> Your task
Search the records below for the line containing "D4: none -> schottky (A SIG7, K GND)". Write out that line and every line after it exactly as written.
Material provided START
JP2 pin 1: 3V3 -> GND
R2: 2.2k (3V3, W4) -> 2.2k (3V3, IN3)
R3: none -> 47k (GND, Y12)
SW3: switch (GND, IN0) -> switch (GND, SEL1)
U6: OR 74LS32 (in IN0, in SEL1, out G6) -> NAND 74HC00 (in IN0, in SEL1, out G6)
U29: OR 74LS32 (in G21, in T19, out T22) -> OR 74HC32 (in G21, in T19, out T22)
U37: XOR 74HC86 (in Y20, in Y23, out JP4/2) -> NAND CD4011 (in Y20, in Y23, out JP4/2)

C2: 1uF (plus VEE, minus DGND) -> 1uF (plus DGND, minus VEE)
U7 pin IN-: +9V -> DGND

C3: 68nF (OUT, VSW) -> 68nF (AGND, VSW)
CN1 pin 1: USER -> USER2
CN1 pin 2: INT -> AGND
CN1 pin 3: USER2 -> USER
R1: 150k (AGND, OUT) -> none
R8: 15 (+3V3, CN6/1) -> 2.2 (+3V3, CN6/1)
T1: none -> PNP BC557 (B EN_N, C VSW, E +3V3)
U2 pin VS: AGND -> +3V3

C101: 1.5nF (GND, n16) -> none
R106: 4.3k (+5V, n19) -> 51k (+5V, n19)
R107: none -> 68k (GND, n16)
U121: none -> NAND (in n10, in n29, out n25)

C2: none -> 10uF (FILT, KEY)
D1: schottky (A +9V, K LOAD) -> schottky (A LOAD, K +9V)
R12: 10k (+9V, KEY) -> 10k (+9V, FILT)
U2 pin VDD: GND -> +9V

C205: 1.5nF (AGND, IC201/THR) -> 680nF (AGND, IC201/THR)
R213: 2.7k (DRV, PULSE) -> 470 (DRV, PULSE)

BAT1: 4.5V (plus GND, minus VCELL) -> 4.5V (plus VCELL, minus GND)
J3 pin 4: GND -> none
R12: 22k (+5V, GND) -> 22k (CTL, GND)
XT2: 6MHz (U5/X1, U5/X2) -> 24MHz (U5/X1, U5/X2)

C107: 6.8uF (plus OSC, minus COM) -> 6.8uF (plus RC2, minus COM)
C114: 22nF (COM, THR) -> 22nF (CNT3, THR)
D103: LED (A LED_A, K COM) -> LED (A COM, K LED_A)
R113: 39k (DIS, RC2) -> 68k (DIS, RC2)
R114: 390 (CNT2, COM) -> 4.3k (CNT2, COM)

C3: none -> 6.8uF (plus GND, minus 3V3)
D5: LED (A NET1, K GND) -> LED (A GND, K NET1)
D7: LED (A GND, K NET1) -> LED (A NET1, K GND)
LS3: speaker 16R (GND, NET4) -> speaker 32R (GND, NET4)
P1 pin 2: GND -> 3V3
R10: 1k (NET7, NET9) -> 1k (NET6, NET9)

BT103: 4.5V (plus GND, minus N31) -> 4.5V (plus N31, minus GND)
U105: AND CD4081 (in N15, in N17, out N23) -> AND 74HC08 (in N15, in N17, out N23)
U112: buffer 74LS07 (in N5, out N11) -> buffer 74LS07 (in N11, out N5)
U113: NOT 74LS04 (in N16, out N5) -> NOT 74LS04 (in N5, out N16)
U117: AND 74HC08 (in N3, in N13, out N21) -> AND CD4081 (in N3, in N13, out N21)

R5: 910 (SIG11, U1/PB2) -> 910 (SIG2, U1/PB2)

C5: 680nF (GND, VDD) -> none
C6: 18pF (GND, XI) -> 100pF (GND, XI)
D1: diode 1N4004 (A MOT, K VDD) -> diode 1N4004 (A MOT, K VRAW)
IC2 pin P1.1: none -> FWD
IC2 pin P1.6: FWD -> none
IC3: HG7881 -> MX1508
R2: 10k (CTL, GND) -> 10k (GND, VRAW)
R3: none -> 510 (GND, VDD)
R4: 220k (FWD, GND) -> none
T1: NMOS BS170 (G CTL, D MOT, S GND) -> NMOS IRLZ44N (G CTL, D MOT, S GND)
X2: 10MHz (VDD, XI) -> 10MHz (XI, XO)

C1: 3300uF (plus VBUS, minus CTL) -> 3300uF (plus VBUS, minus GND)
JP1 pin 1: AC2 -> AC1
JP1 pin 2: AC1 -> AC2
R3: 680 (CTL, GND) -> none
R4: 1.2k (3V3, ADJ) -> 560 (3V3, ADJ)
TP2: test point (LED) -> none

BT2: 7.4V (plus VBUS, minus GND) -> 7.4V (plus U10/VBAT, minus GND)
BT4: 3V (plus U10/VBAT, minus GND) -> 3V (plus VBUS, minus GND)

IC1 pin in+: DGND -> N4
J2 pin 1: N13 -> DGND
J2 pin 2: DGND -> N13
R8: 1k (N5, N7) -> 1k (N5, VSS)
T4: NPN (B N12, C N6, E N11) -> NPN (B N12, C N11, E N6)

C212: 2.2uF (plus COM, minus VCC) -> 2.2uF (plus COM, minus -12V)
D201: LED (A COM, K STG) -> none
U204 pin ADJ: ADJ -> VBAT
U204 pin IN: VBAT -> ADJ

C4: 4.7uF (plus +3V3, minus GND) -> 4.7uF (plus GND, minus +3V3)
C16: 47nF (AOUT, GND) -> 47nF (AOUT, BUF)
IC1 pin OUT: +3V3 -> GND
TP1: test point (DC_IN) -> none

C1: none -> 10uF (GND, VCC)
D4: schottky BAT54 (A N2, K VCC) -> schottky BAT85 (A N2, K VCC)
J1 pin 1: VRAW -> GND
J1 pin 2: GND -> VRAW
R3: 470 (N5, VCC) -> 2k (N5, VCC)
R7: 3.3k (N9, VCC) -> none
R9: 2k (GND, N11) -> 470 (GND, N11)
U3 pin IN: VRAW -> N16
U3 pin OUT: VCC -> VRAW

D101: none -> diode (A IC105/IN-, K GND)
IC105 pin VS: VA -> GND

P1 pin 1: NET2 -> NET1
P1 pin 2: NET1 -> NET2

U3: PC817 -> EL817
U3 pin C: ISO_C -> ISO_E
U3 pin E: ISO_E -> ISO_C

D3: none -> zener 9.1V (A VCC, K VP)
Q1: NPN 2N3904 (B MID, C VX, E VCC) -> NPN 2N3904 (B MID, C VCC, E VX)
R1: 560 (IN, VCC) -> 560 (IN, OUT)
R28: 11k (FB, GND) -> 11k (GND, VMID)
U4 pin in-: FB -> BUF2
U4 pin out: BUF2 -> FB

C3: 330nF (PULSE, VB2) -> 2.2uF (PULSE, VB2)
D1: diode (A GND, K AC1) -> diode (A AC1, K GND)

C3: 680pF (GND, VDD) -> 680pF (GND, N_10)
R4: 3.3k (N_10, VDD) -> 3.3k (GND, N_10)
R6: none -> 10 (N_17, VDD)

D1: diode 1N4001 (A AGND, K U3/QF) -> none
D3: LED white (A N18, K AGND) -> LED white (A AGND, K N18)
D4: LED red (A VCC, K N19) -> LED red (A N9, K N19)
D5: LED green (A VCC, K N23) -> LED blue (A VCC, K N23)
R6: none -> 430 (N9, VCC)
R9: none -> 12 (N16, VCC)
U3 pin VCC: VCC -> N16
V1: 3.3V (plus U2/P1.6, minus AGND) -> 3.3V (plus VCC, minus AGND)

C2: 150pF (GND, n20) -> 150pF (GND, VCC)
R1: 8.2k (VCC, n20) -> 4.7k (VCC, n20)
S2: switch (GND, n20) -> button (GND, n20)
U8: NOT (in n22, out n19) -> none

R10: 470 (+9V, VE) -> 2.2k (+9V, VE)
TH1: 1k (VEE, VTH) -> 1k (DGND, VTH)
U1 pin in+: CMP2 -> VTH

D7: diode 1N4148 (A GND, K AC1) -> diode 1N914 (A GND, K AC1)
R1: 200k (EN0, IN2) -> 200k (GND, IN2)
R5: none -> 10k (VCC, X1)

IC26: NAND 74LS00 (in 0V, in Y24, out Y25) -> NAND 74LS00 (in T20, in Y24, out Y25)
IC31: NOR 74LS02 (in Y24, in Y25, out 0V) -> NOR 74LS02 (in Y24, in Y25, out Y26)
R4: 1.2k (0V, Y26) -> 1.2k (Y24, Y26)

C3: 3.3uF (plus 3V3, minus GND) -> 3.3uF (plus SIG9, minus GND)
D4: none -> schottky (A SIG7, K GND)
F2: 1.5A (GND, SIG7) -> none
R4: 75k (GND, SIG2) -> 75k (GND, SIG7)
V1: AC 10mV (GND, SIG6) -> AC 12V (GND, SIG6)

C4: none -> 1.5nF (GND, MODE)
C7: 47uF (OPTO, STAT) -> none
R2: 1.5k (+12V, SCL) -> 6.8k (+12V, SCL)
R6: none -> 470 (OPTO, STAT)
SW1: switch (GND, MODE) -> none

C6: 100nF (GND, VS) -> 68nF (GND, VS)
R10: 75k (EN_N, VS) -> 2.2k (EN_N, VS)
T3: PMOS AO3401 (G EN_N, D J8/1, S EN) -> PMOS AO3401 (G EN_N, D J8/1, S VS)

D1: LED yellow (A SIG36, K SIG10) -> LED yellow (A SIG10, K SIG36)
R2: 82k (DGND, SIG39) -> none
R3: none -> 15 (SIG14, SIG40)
Material provided END
> Answer section
D4: none -> schottky (A SIG7, K GND)
F2: 1.5A (GND, SIG7) -> none
R4: 75k (GND, SIG2) -> 75k (GND, SIG7)
V1: AC 10mV (GND, SIG6) -> AC 12V (GND, SIG6)

C4: none -> 1.5nF (GND, MODE)
C7: 47uF (OPTO, STAT) -> none
R2: 1.5k (+12V, SCL) -> 6.8k (+12V, SCL)
R6: none -> 470 (OPTO, STAT)
SW1: switch (GND, MODE) -> none

C6: 100nF (GND, VS) -> 68nF (GND, VS)
R10: 75k (EN_N, VS) -> 2.2k (EN_N, VS)
T3: PMOS AO3401 (G EN_N, D J8/1, S EN) -> PMOS AO3401 (G EN_N, D J8/1, S VS)

D1: LED yellow (A SIG36, K SIG10) -> LED yellow (A SIG10, K SIG36)
R2: 82k (DGND, SIG39) -> none
R3: none -> 15 (SIG14, SIG40)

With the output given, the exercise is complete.